Segment Open
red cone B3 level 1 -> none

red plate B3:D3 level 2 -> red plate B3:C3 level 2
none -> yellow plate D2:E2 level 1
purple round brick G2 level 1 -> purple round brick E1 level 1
Segment Closed
Segment Open
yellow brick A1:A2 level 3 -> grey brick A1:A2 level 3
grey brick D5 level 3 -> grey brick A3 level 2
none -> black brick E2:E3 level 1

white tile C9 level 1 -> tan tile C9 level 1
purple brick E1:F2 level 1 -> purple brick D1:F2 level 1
Segment Closed
Segment Open
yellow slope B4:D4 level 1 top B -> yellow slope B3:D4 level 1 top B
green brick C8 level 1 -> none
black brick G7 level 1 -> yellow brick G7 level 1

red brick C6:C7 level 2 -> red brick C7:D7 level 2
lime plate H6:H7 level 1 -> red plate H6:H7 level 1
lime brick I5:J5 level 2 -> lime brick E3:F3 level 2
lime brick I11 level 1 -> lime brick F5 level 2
Segment Closed
Task details — Look back at the entries above. Retype the line with "white tile C9 level 1 -> tan tile C9 level 1", the line with "purple brick E1:F2", and all lines in between.

Written response —
white tile C9 level 1 -> tan tile C9 level 1
purple brick E1:F2 level 1 -> purple brick D1:F2 level 1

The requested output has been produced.